Data to use
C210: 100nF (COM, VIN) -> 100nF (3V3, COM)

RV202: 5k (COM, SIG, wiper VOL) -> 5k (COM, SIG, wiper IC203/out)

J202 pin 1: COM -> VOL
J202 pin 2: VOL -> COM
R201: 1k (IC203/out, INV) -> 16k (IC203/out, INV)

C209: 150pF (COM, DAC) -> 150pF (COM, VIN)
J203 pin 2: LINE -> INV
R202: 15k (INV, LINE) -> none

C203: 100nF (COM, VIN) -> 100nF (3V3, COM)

...

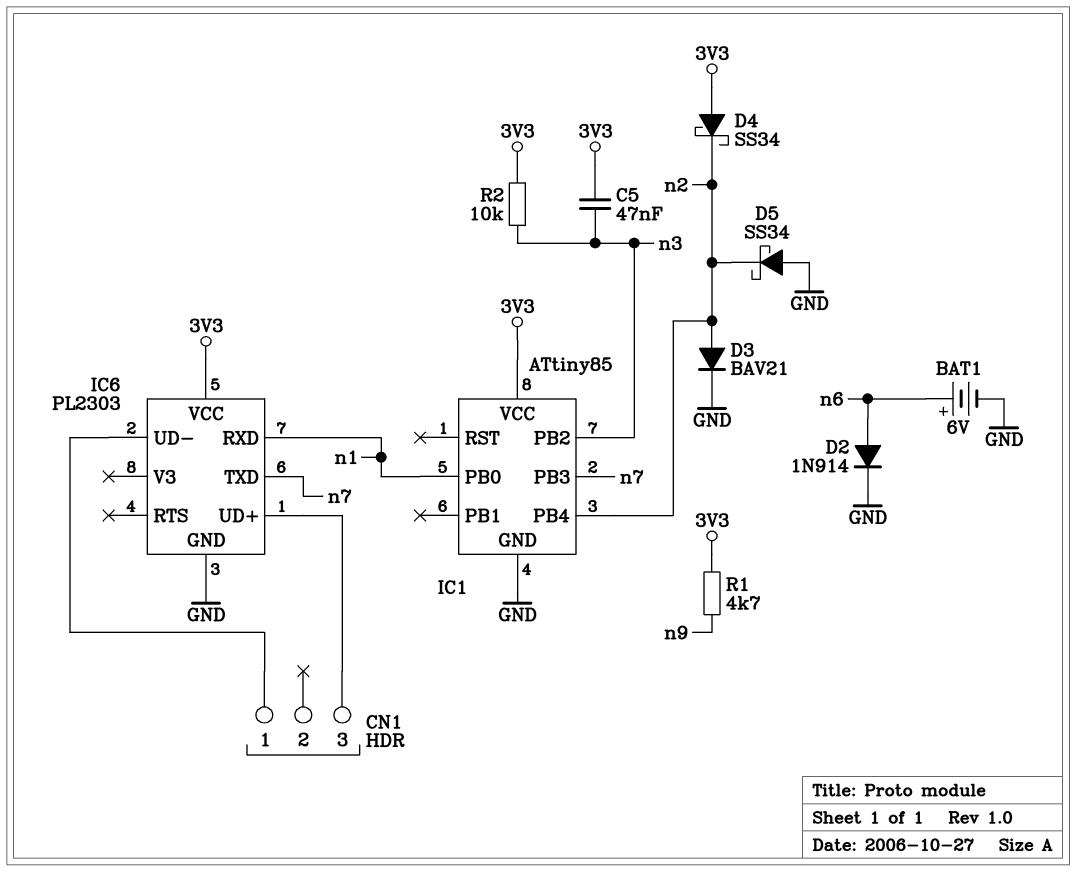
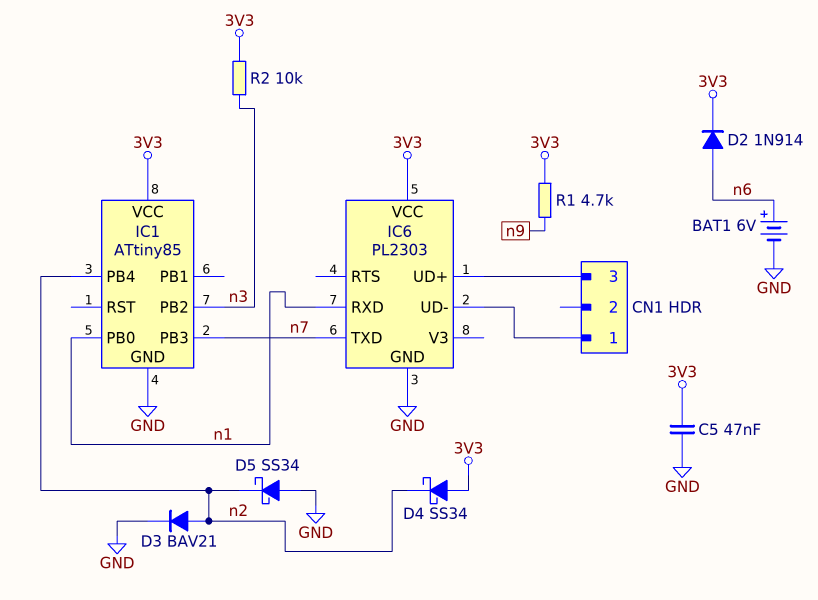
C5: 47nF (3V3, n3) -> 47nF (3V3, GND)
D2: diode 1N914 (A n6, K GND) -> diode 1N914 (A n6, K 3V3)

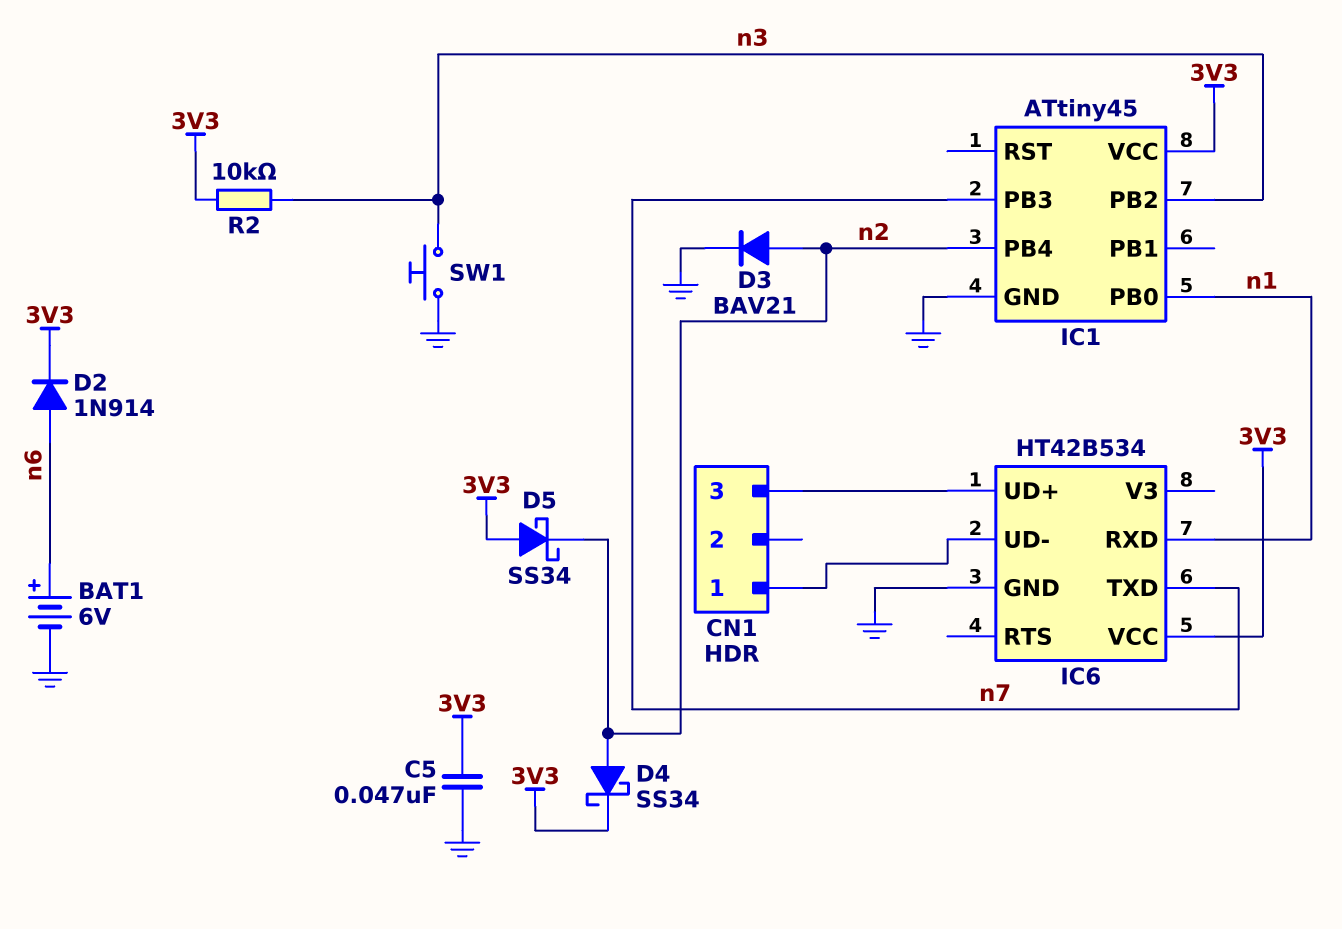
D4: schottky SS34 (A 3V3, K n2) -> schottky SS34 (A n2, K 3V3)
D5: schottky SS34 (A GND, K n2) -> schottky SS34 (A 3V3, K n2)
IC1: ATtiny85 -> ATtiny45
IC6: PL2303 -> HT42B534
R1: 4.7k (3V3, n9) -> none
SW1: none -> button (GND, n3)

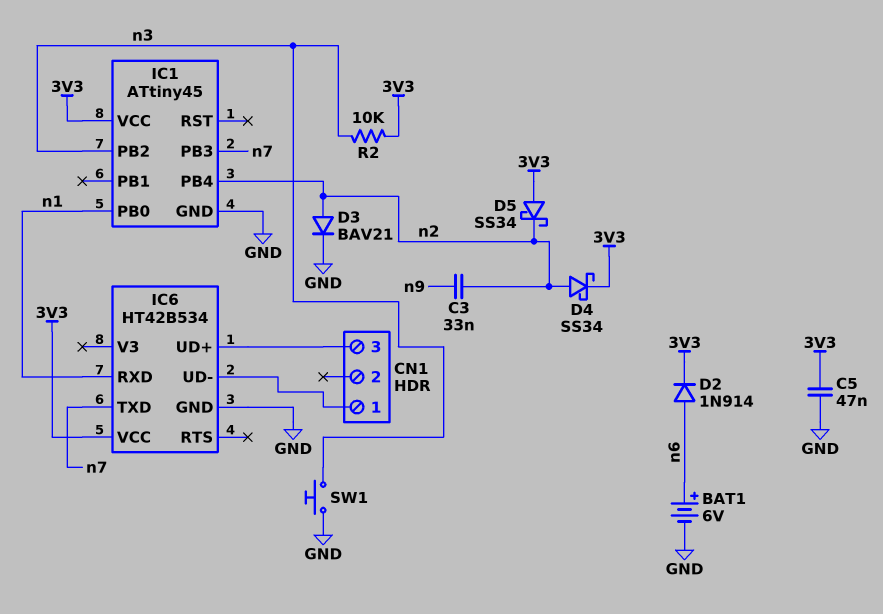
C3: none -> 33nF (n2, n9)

* * *

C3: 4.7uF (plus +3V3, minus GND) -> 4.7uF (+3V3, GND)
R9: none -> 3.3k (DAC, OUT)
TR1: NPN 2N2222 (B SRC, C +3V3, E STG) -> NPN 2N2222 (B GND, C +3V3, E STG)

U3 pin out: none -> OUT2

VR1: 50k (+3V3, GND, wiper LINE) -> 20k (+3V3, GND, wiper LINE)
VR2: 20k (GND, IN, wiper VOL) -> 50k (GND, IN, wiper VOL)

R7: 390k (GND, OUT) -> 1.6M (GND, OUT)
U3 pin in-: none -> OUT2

Exercise prompt
Could you restate word for word the lines above, from the one that contains "J202 pin 1: COM -> VOL" through the one that contains "C203: 100nF (COM, VIN) -> 100nF (3V3, COM)", and no others?

Reply
J202 pin 1: COM -> VOL
J202 pin 2: VOL -> COM
R201: 1k (IC203/out, INV) -> 16k (IC203/out, INV)

C209: 150pF (COM, DAC) -> 150pF (COM, VIN)
J203 pin 2: LINE -> INV
R202: 15k (INV, LINE) -> none

C203: 100nF (COM, VIN) -> 100nF (3V3, COM)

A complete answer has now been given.